== Segment start ==
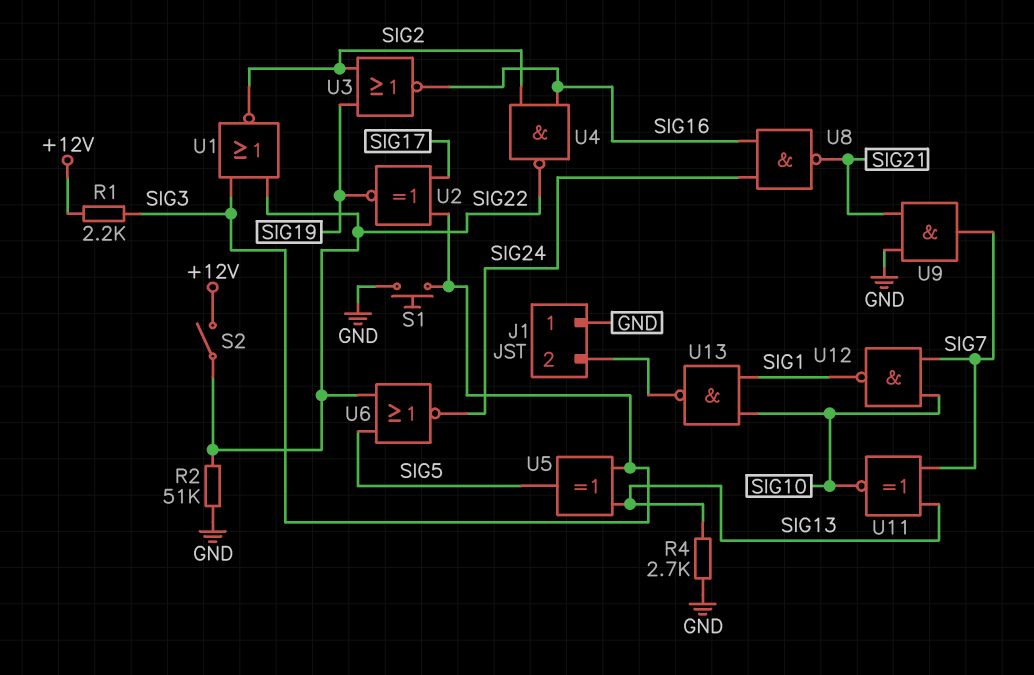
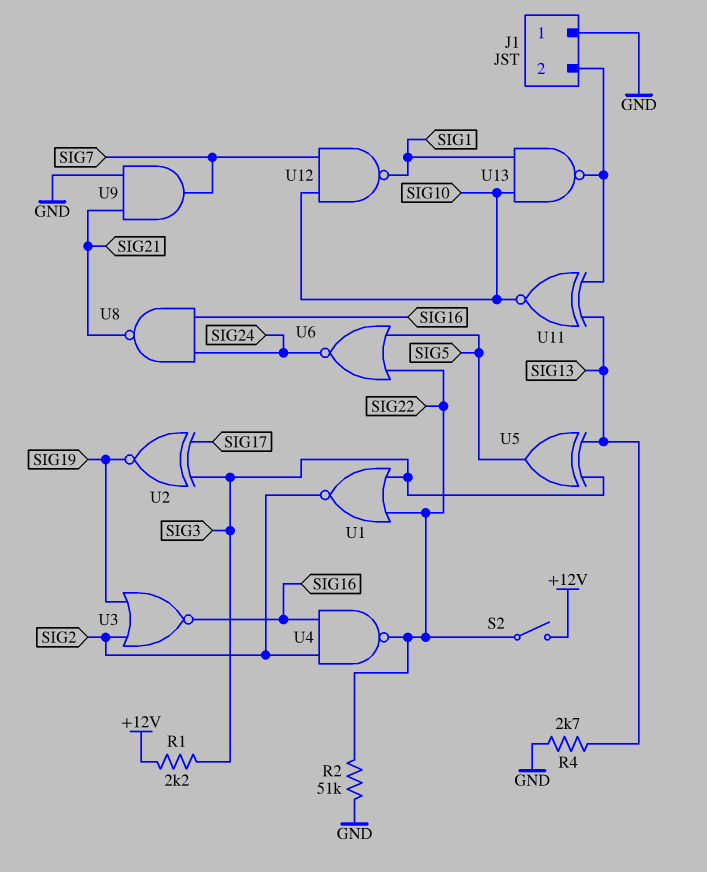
S1: button (GND, SIG3) -> none
U11: XNOR (in SIG7, in SIG13, out SIG10) -> XNOR (in J1/2, in SIG13, out SIG10)

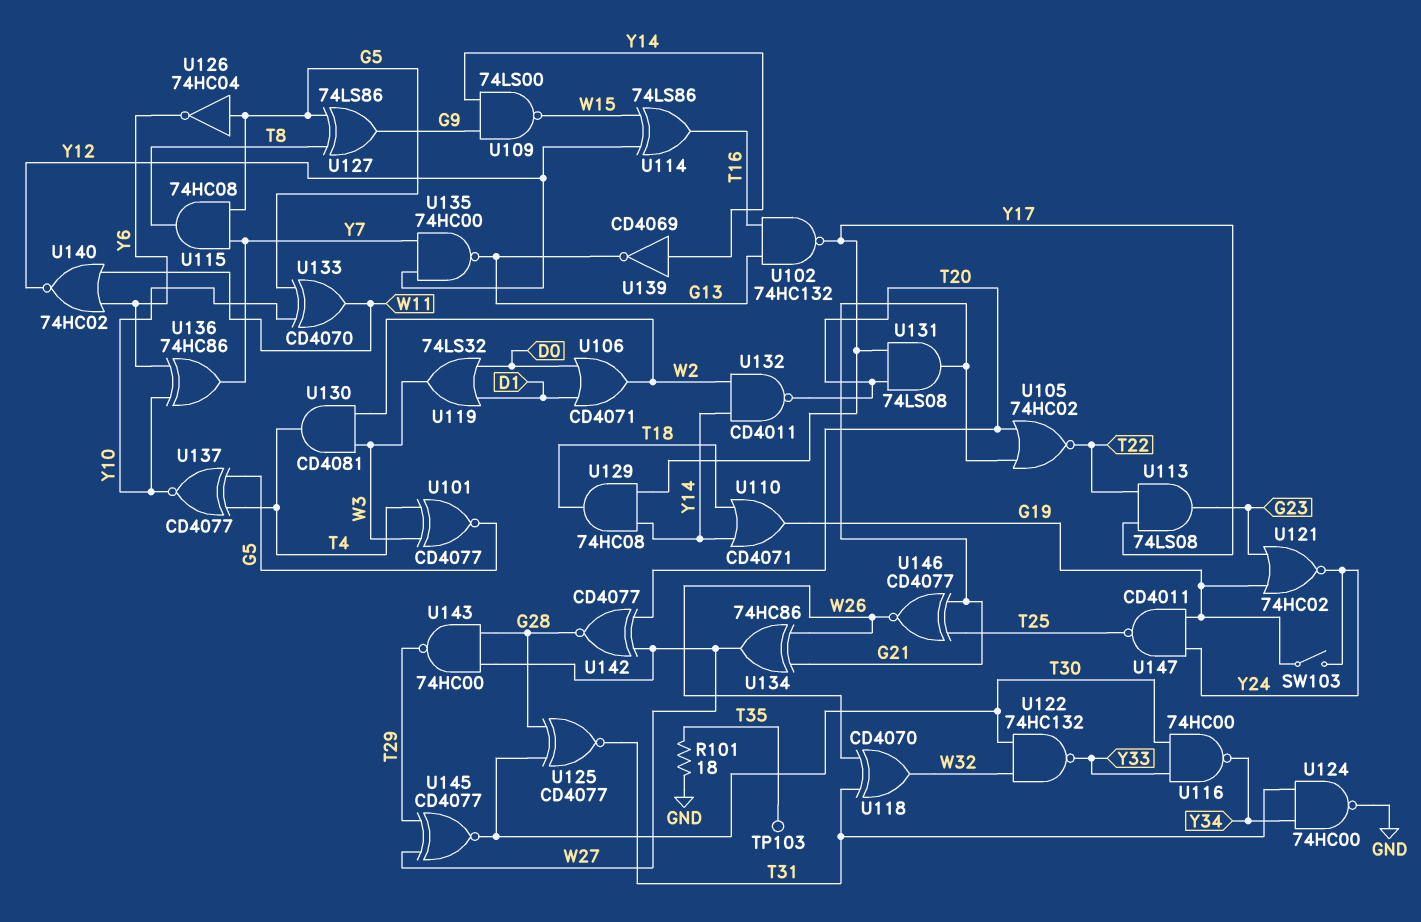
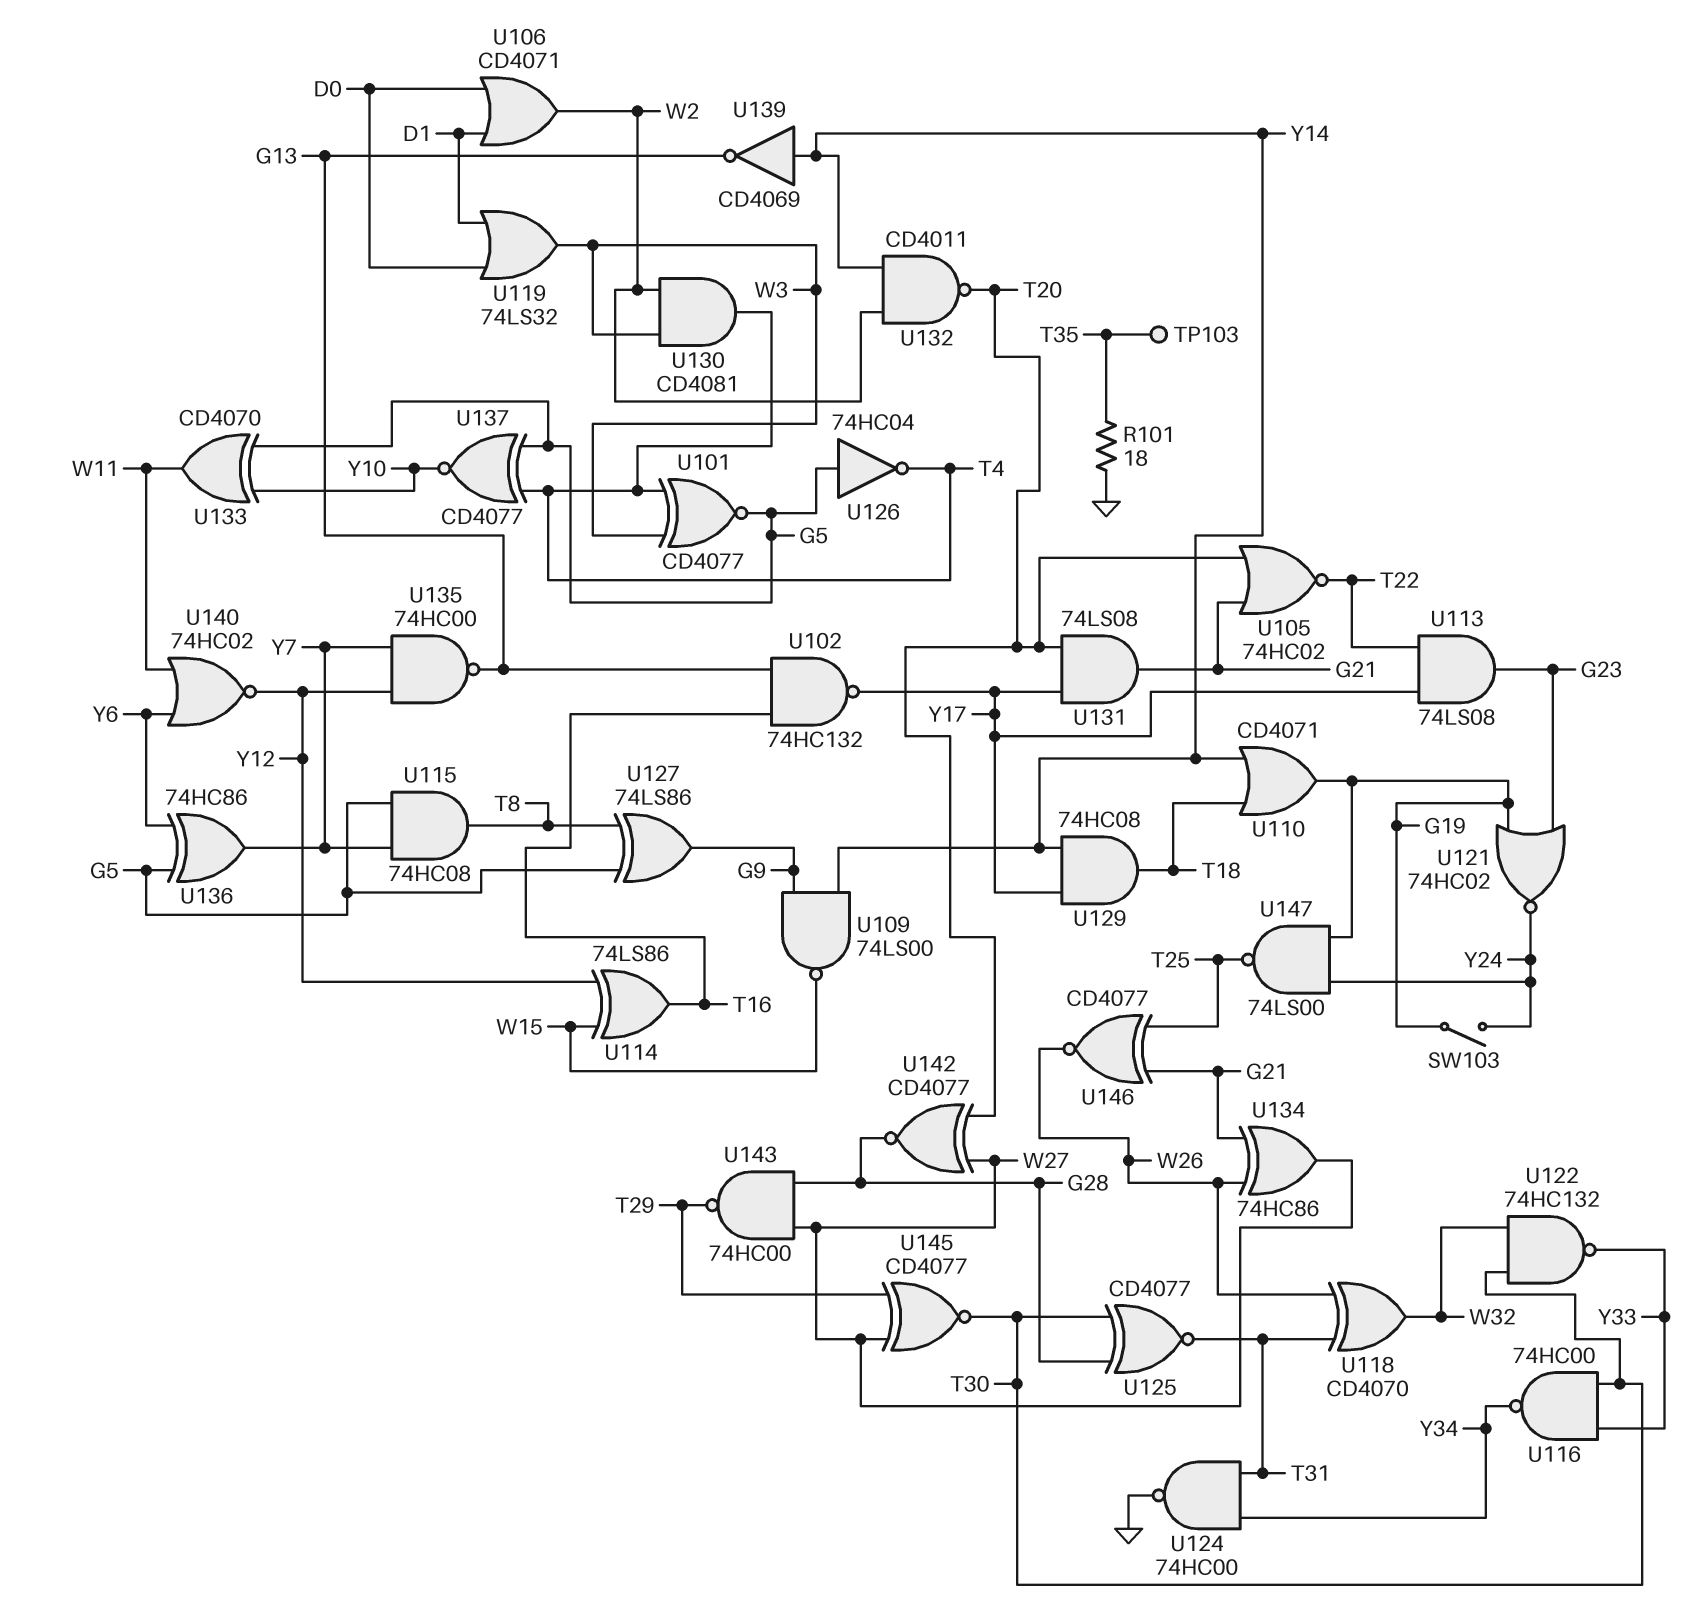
U126: NOT 74HC04 (in G5, out Y6) -> NOT 74HC04 (in G5, out T4)
U136: XOR 74HC86 (in Y6, in Y10, out Y7) -> XOR 74HC86 (in G5, in Y6, out Y7)
U147: NAND CD4011 (in G19, in Y24, out T25) -> NAND 74LS00 (in G19, in Y24, out T25)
== Segment end ==
## Exercise brief
Type out each line of the records above exactly, skipping any pictures.

## Solution for this exercise
S1: button (GND, SIG3) -> none
U11: XNOR (in SIG7, in SIG13, out SIG10) -> XNOR (in J1/2, in SIG13, out SIG10)

U126: NOT 74HC04 (in G5, out Y6) -> NOT 74HC04 (in G5, out T4)
U136: XOR 74HC86 (in Y6, in Y10, out Y7) -> XOR 74HC86 (in G5, in Y6, out Y7)
U147: NAND CD4011 (in G19, in Y24, out T25) -> NAND 74LS00 (in G19, in Y24, out T25)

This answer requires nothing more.